PROBLEM TO SOLVE. Omit the pictures and reproduce the rest of the listing exactly.

SUPPLIED ENTRIES.
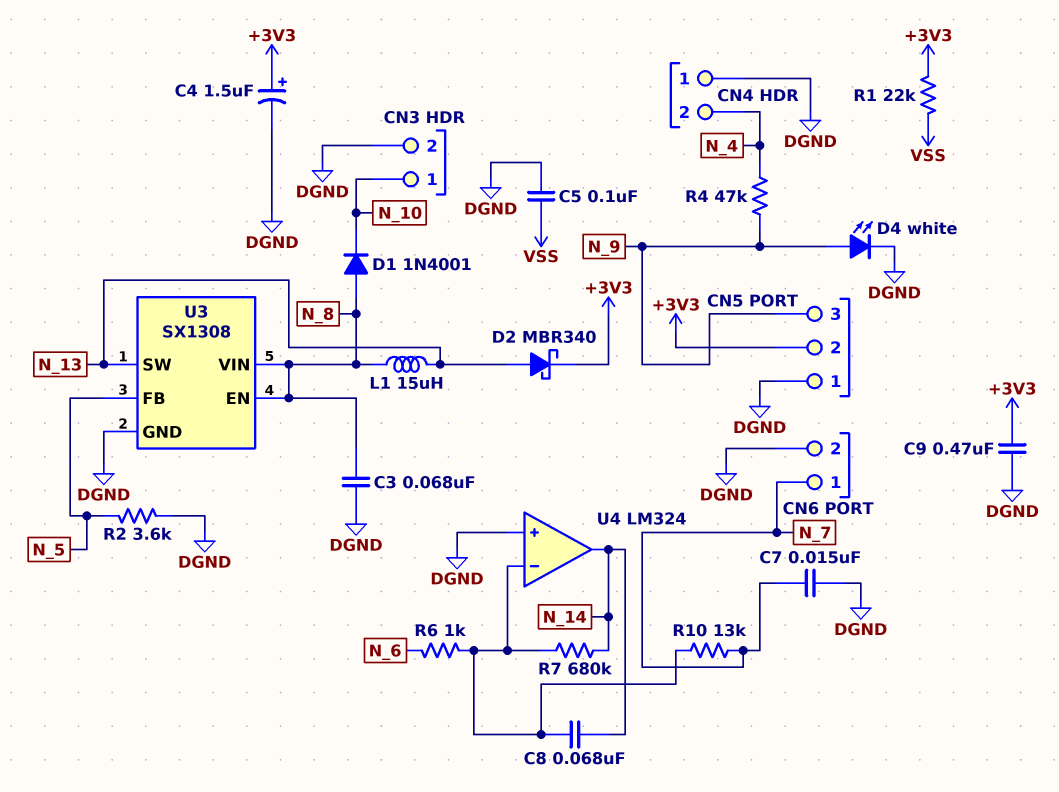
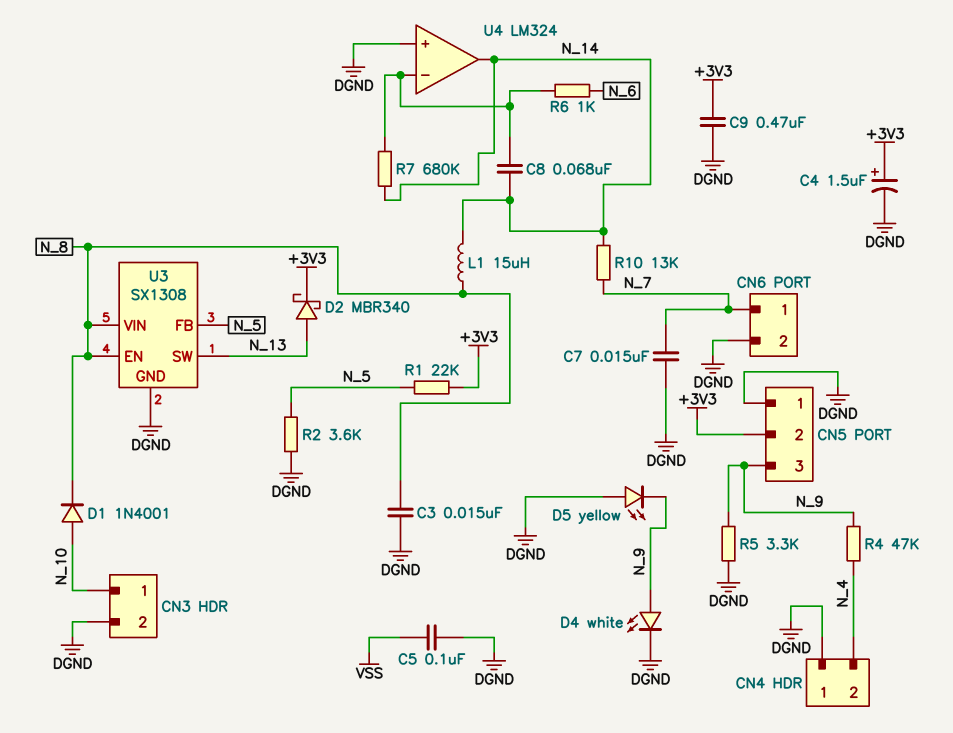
C3: 68nF (DGND, N_8) -> 15nF (DGND, N_8)
D1: diode 1N4001 (A N_8, K N_10) -> diode 1N4001 (A N_10, K N_8)
D5: none -> LED yellow (A DGND, K N_9)
L1: 15uH (N_8, N_13) -> 15uH (N_8, N_14)
R1: 22k (+3V3, VSS) -> 22k (+3V3, N_5)
R5: none -> 3.3k (DGND, N_9)
R10: 13k (N_7, U4/in-) -> 13k (N_7, N_14)

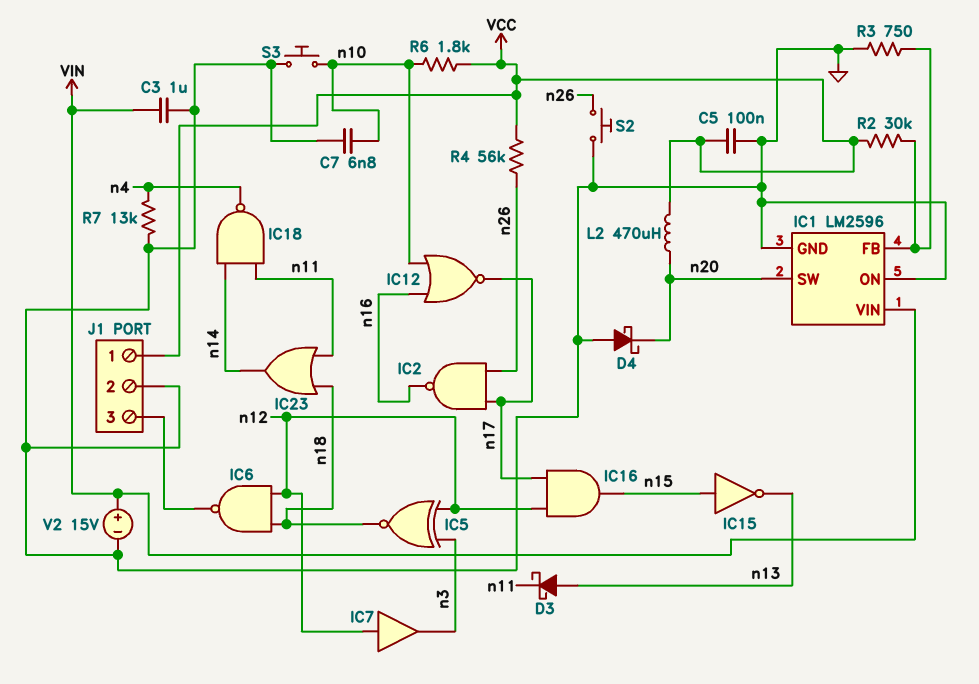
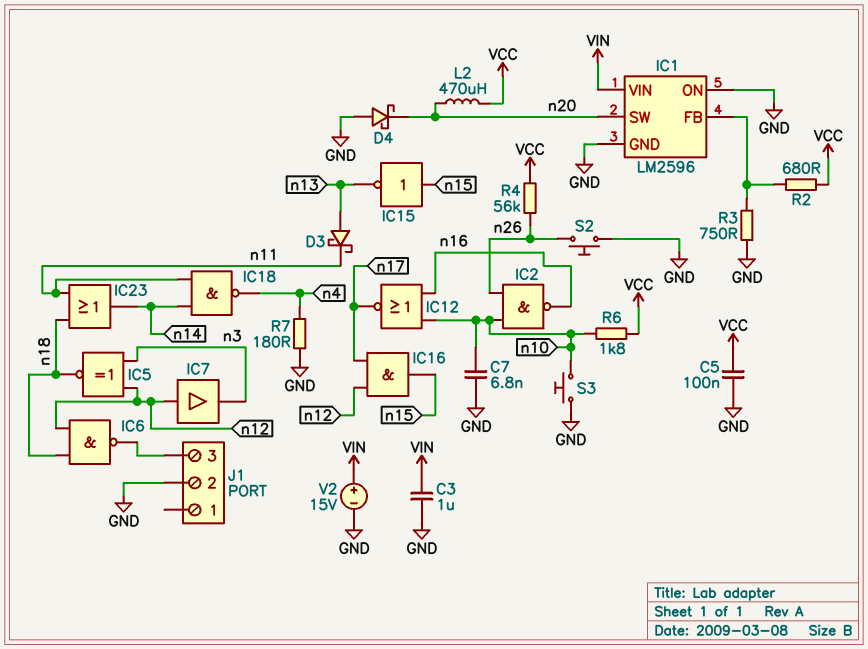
IC2: NAND (in n17, in n26, out n16) -> NAND (in n10, in n26, out n16)
J1 pin 1: VCC -> none
R2: 30k (IC1/FB, VCC) -> 680 (IC1/FB, VCC)
R7: 13k (GND, n4) -> 180 (GND, n4)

ANSWER BOX.
C3: 68nF (DGND, N_8) -> 15nF (DGND, N_8)
D1: diode 1N4001 (A N_8, K N_10) -> diode 1N4001 (A N_10, K N_8)
D5: none -> LED yellow (A DGND, K N_9)
L1: 15uH (N_8, N_13) -> 15uH (N_8, N_14)
R1: 22k (+3V3, VSS) -> 22k (+3V3, N_5)
R5: none -> 3.3k (DGND, N_9)
R10: 13k (N_7, U4/in-) -> 13k (N_7, N_14)

IC2: NAND (in n17, in n26, out n16) -> NAND (in n10, in n26, out n16)
J1 pin 1: VCC -> none
R2: 30k (IC1/FB, VCC) -> 680 (IC1/FB, VCC)
R7: 13k (GND, n4) -> 180 (GND, n4)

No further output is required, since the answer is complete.